[Information given Boundary: Start]

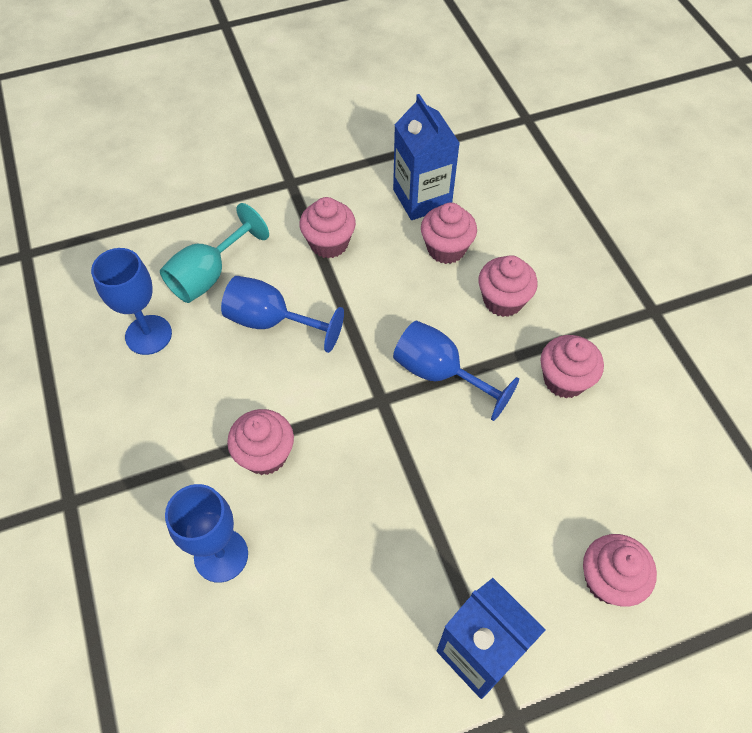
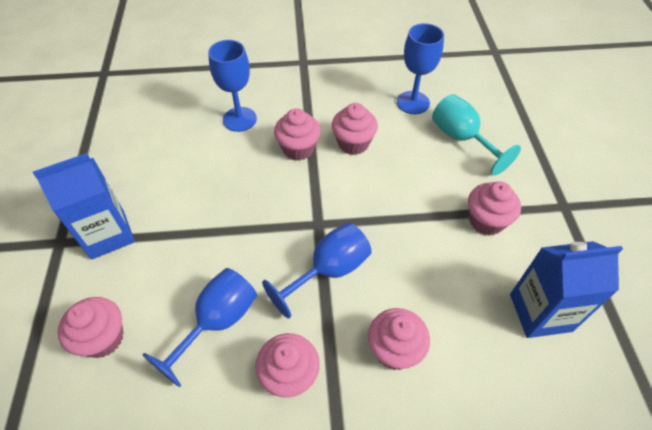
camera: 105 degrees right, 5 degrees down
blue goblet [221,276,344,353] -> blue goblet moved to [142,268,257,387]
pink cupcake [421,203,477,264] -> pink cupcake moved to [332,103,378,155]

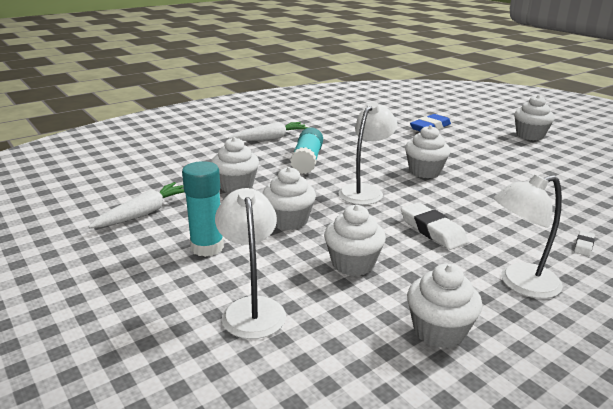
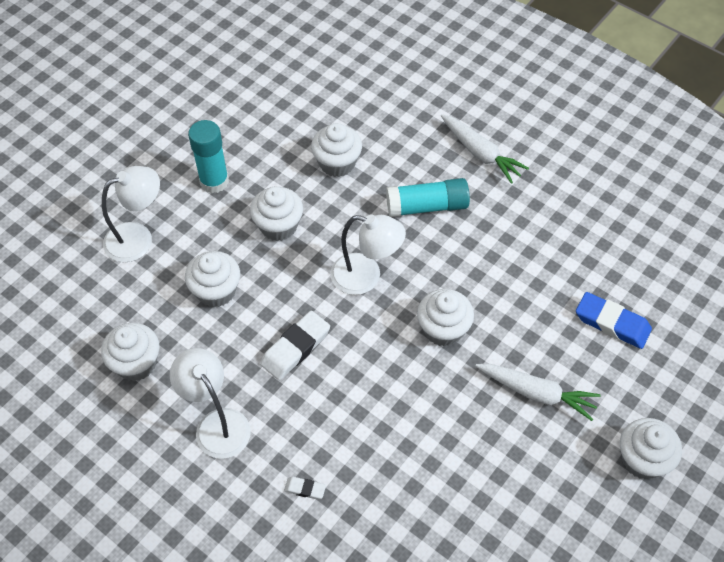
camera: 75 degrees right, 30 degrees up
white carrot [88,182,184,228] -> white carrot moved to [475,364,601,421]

[Information given Boundary: End]

_About this task_. Every line from the one with "blue goblet [221,276,344,353]" through the last line of the material gets printed exactly, and nothing more. Omit the pictures.

_Solution below_.
blue goblet [221,276,344,353] -> blue goblet moved to [142,268,257,387]
pink cupcake [421,203,477,264] -> pink cupcake moved to [332,103,378,155]

camera: 75 degrees right, 30 degrees up
white carrot [88,182,184,228] -> white carrot moved to [475,364,601,421]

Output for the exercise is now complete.